Activity:
Please report every line in the entries that contains the string "camera".

[Coordinate-based change listings]

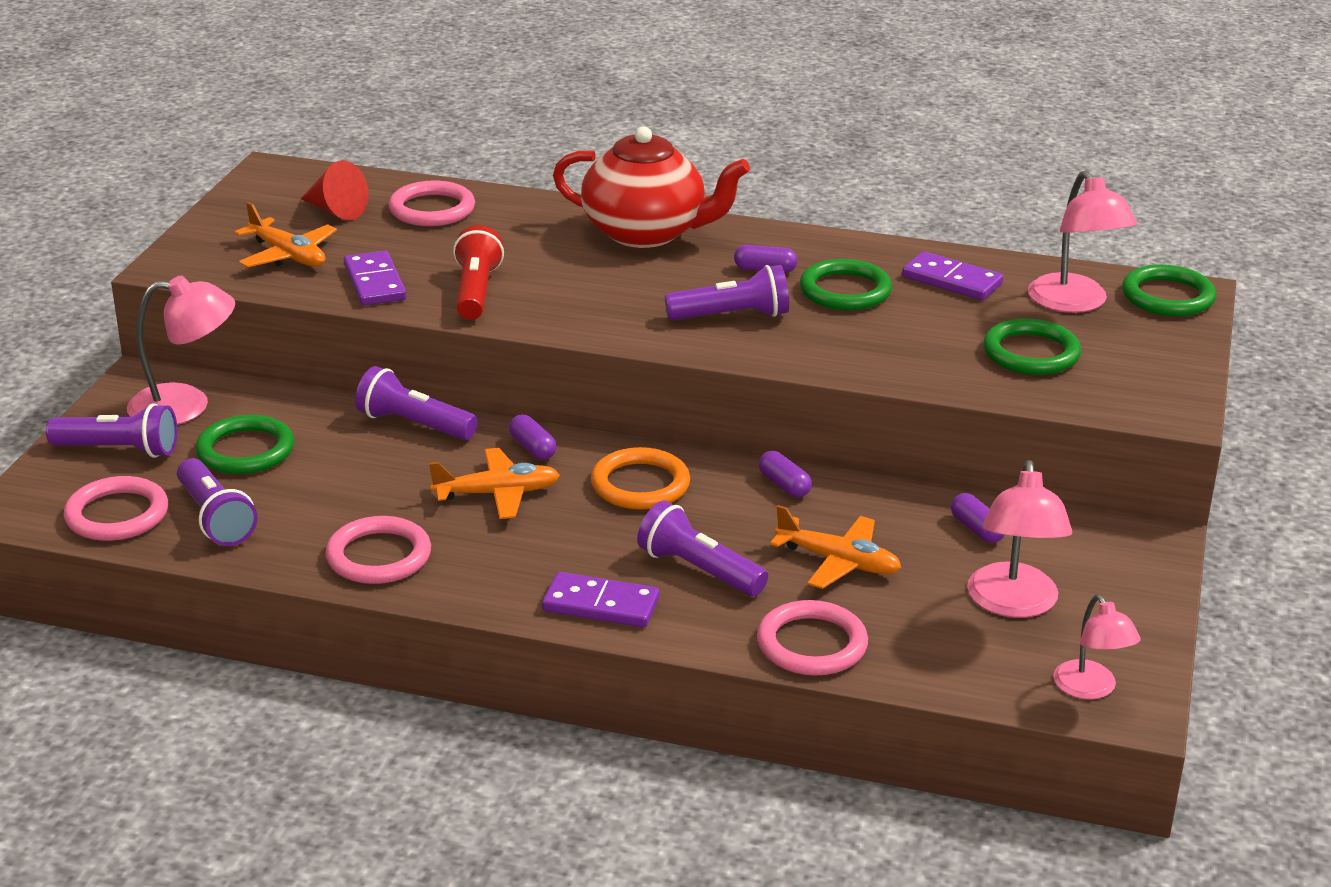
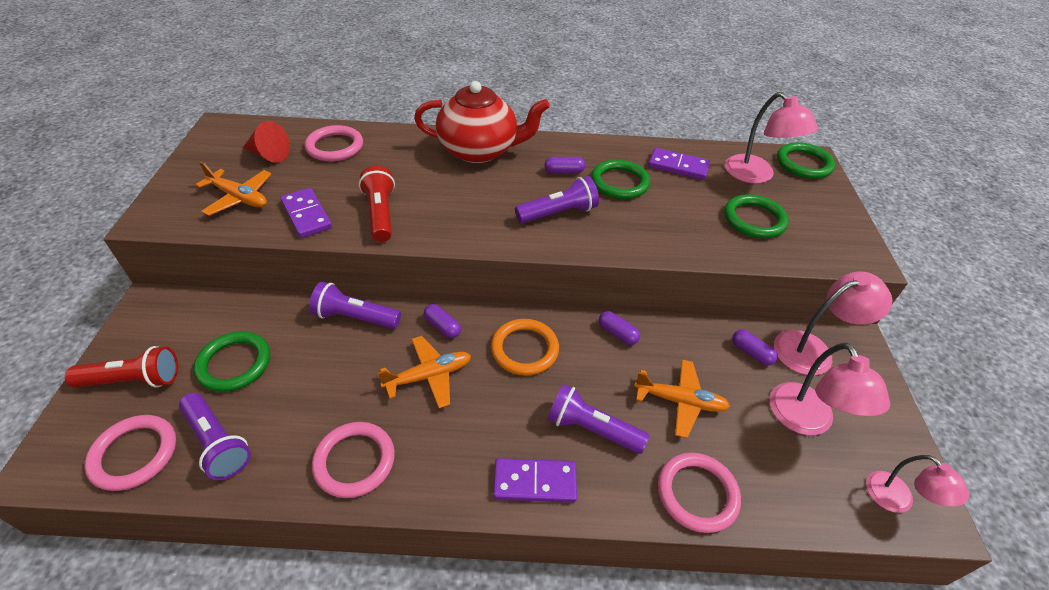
camera: 15 degrees left, 15 degrees up
(119, 450) = (133, 380): purple flashlight -> red flashlight
(186, 406) = (184, 325): pink lamp -> pink lamp (812, 349)

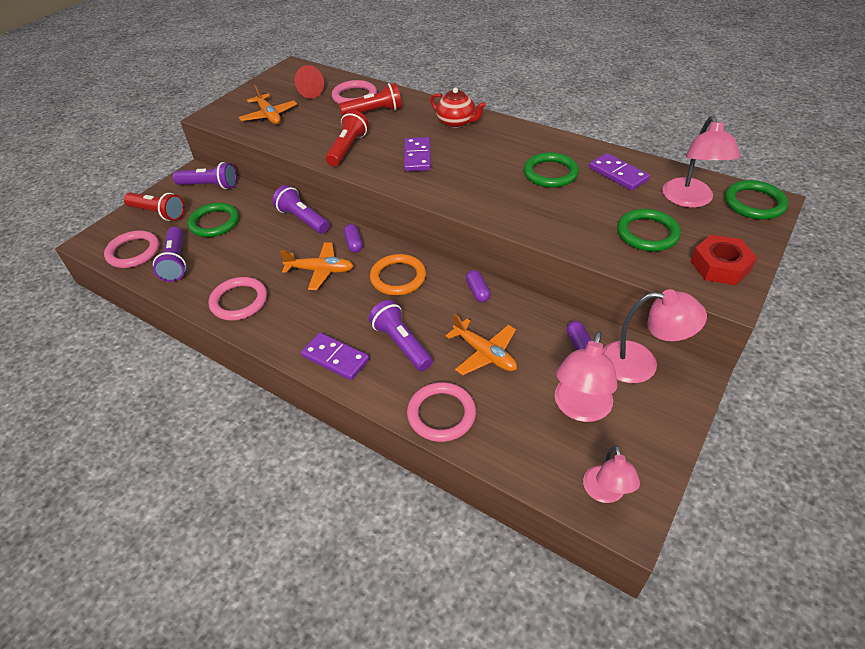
camera: 35 degrees right, 0 degrees up
(306, 215) = (300, 137): purple domino -> purple domino (417, 156)
(375, 160) = (374, 112): none -> red flashlight
(479, 150) = (456, 122): red teapot -> red teapot, size x0.57
(558, 213) = (477, 182): purple flashlight -> purple flashlight (210, 185)
(564, 171) = (510, 153): purple capsule -> none
(834, 232) = (720, 266): none -> red nut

Exercise result:
camera: 15 degrees left, 15 degrees up
camera: 35 degrees right, 0 degrees up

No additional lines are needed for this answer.